YOUR INSTRUCTIONS:
Transcribe only what runs from the line containing "(439, 321) = (472, 161): pink" through the end of the listing, line for line and exactly, and omit the pictures.
** DATASET ENTRIES follows **
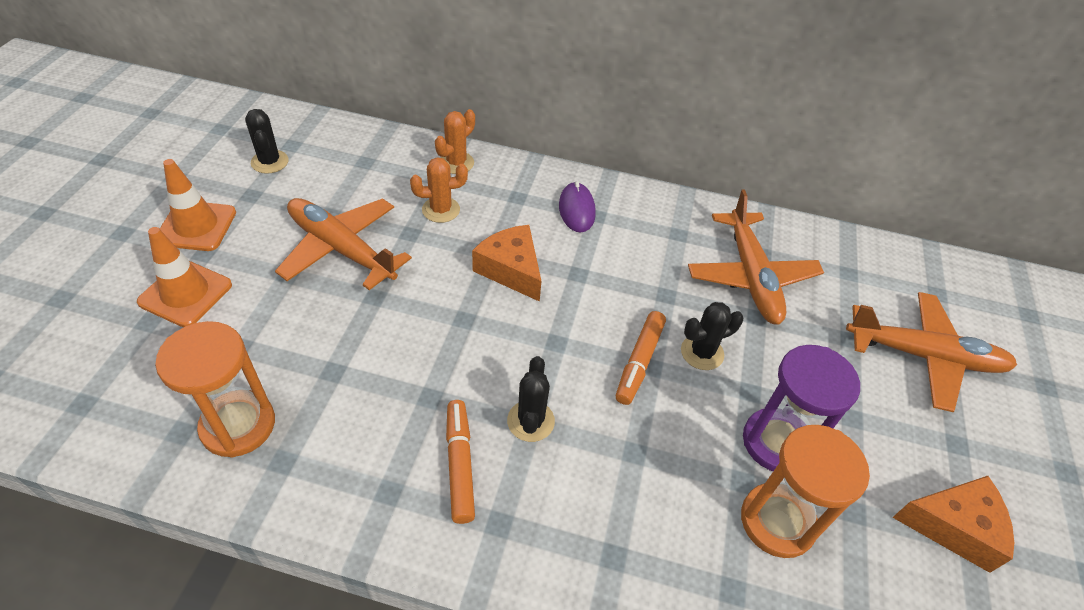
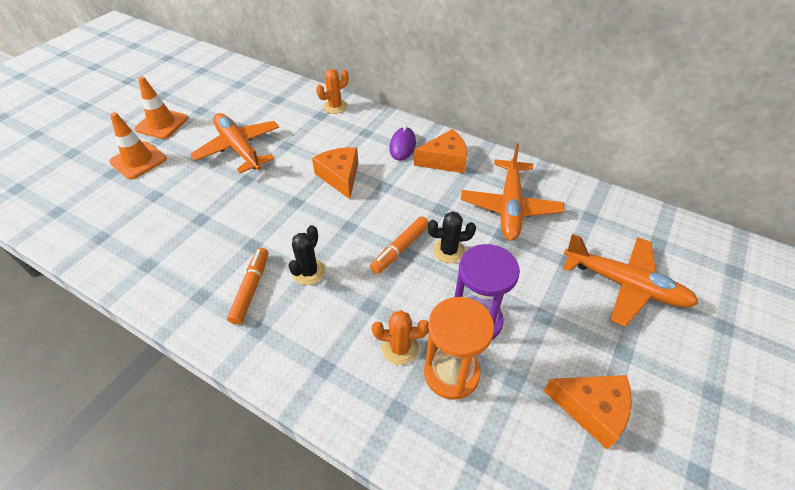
camera: 20 degrees right, 0 degrees up
(238, 425) = (132, 239): orange hourglass -> none
(270, 162) = (220, 93): black cactus -> none
(441, 210) = (311, 134): orange cactus -> orange cactus (400, 348)
(642, 223) = (445, 160): none -> orange cheese

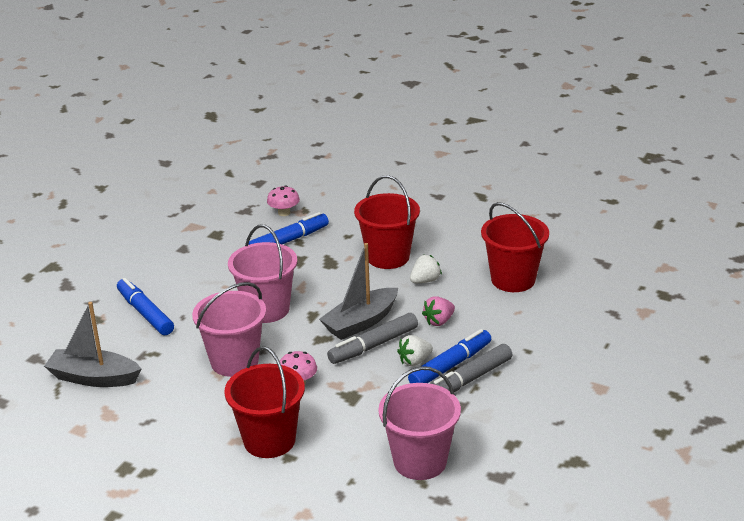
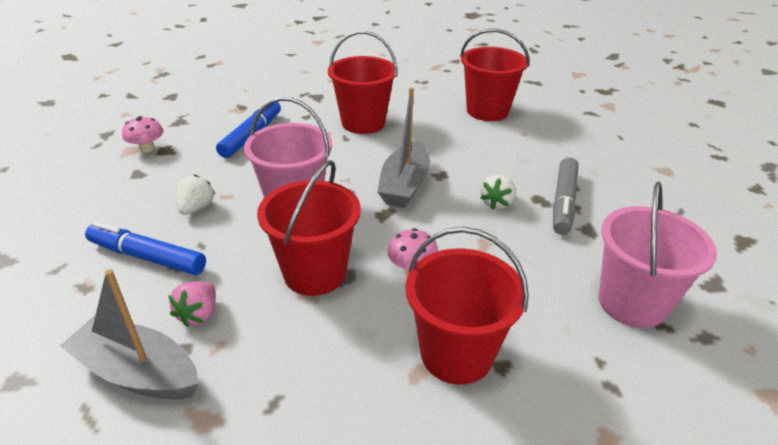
camera: 35 degrees left, 5 degrees up
(94, 378) = (137, 372): grey boat -> grey boat turned 45 degrees clockwise
(234, 361) = (315, 273): pink bucket -> red bucket
(284, 213) = (222, 113): pink mushroom -> pink mushroom (147, 149)
(373, 345) = (442, 202): grey marker -> none
(425, 281) = (419, 132): white strawberry -> white strawberry (197, 208)
(439, 321) = (472, 161): pink strawberry -> pink strawberry (199, 314)
(450, 366) = (532, 195): blue marker -> none

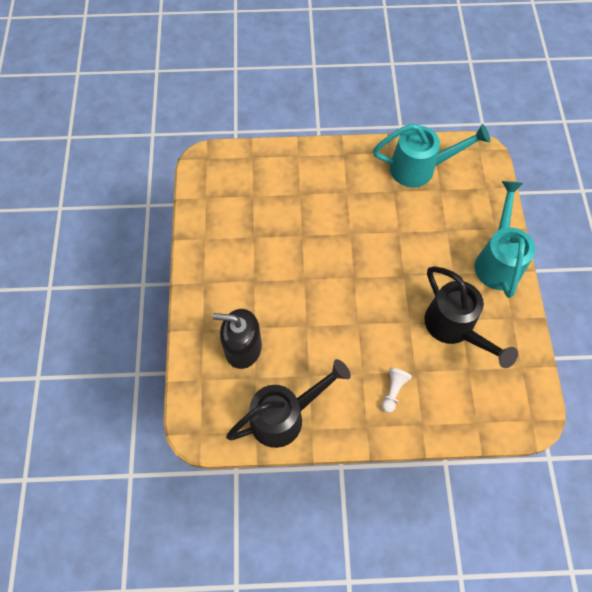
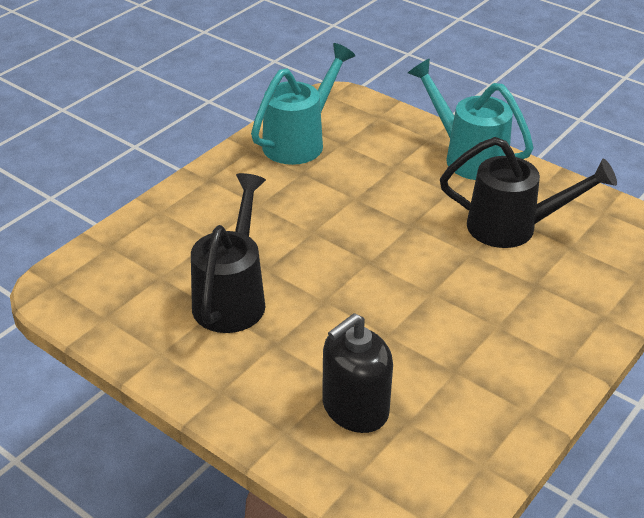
camera: 50 degrees left, 25 degrees down
(285, 416) = (488, 424): black watering can -> black watering can (232, 296)
(393, 391) = (543, 314): white pawn -> none

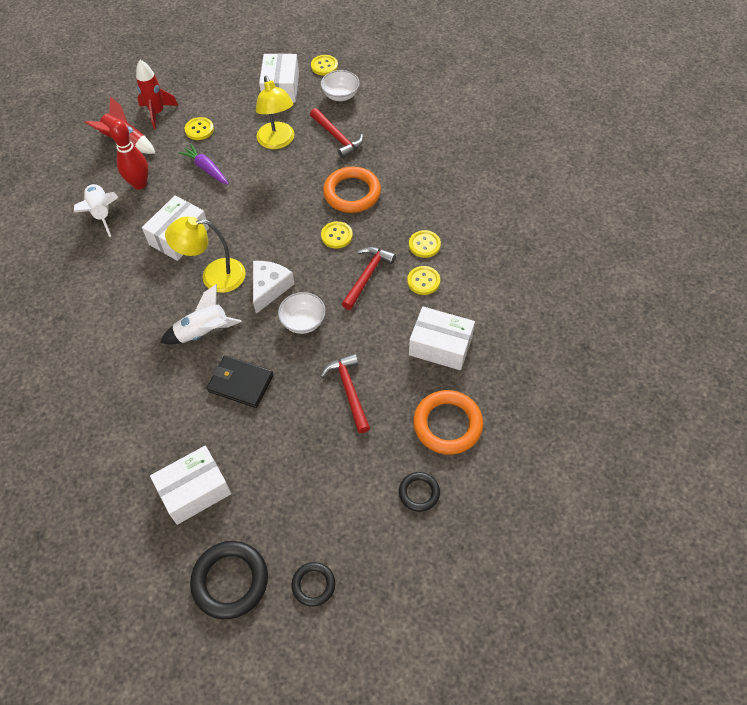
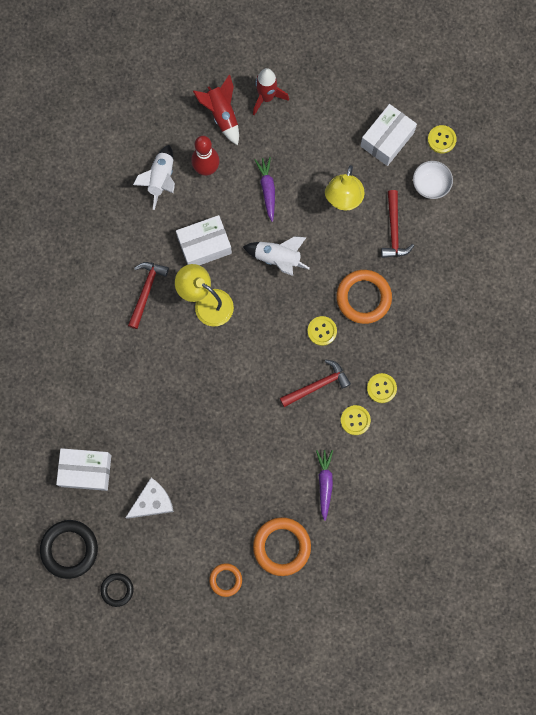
camera: 35 degrees right, 20 degrees up
(199, 129) = (288, 141): yellow button -> none
(203, 332) = (168, 348): white rocket -> white rocket (277, 258)
(241, 383) = (166, 410): black wallet -> none
(269, 288) = (239, 343): white cheese -> white cheese (152, 502)
(303, 322) = (243, 391): white bowl -> none
(349, 391) = (235, 471): red hammer -> red hammer (146, 291)
(419, 493) = (225, 580): black ring -> orange ring
(440, 346) = (324, 483): white box -> purple carrot

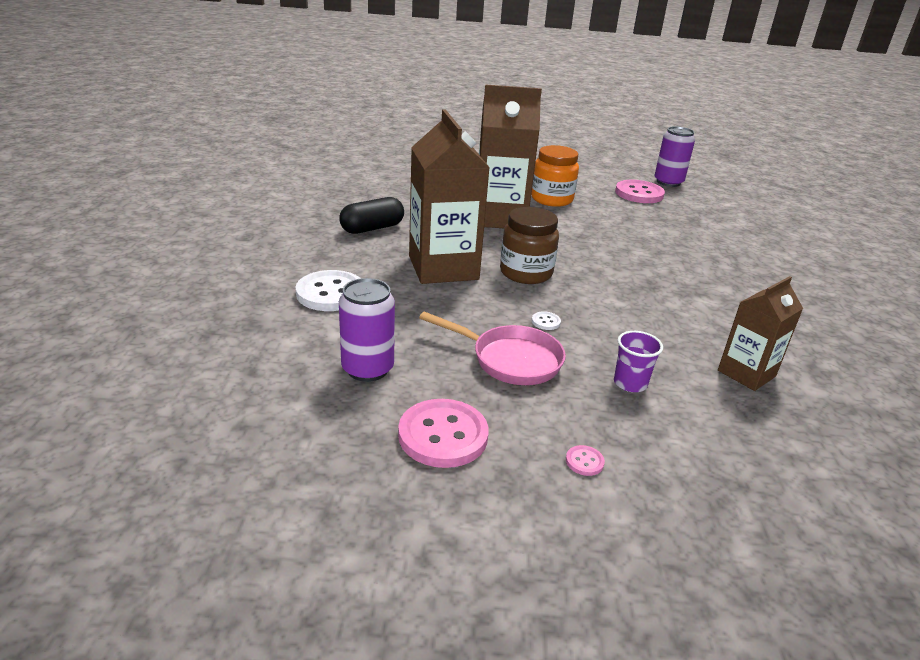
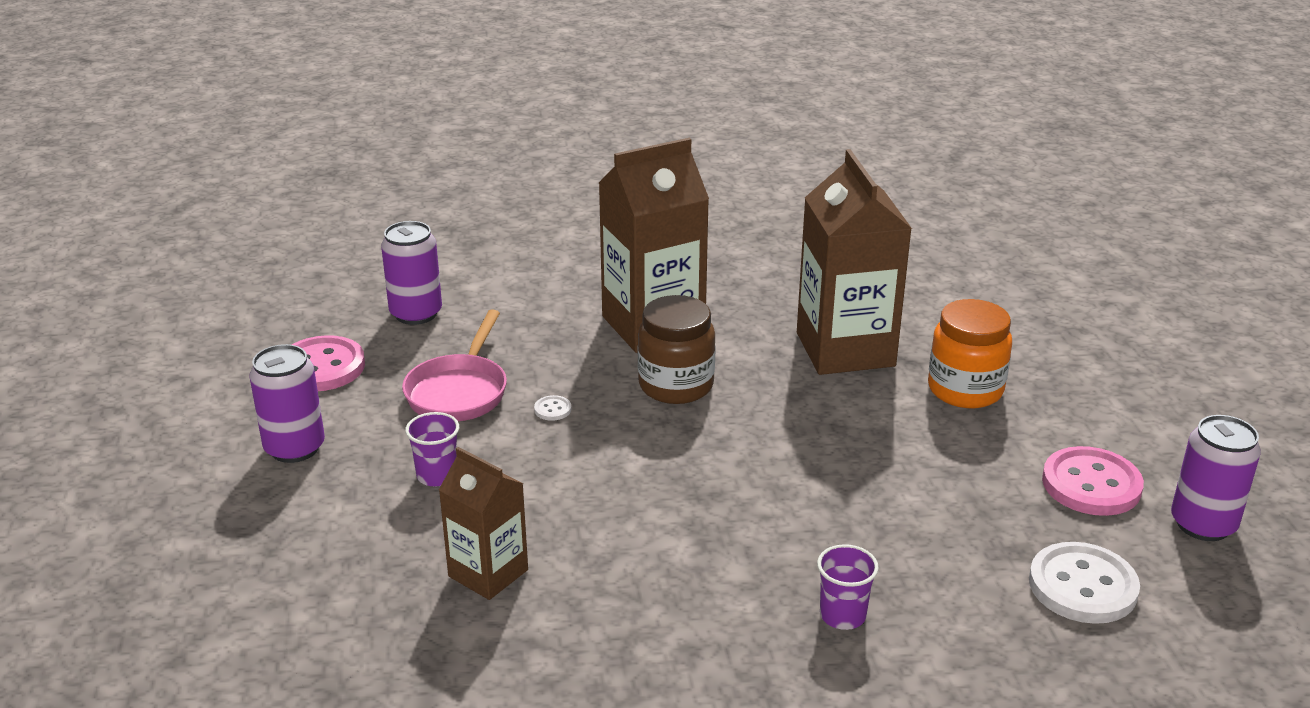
camera: 80 degrees right, 0 degrees up
(330, 293) = (552, 269): white button -> white button (1082, 586)
(372, 228) = (731, 263): black capsule -> none
(584, 461) = (295, 448): pink button -> purple can
(755, 267) = (842, 615): none -> purple cup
** End of DATASET ENTRIES **
SOLVED EXERCISE:
(439, 321) = (472, 161): pink strawberry -> pink strawberry (199, 314)
(450, 366) = (532, 195): blue marker -> none

camera: 50 degrees left, 25 degrees down
(285, 416) = (488, 424): black watering can -> black watering can (232, 296)
(393, 391) = (543, 314): white pawn -> none

camera: 35 degrees right, 20 degrees up
(199, 129) = (288, 141): yellow button -> none
(203, 332) = (168, 348): white rocket -> white rocket (277, 258)
(241, 383) = (166, 410): black wallet -> none
(269, 288) = (239, 343): white cheese -> white cheese (152, 502)
(303, 322) = (243, 391): white bowl -> none
(349, 391) = (235, 471): red hammer -> red hammer (146, 291)
(419, 493) = (225, 580): black ring -> orange ring
(440, 346) = (324, 483): white box -> purple carrot

camera: 80 degrees right, 0 degrees up
(330, 293) = (552, 269): white button -> white button (1082, 586)
(372, 228) = (731, 263): black capsule -> none
(584, 461) = (295, 448): pink button -> purple can
(755, 267) = (842, 615): none -> purple cup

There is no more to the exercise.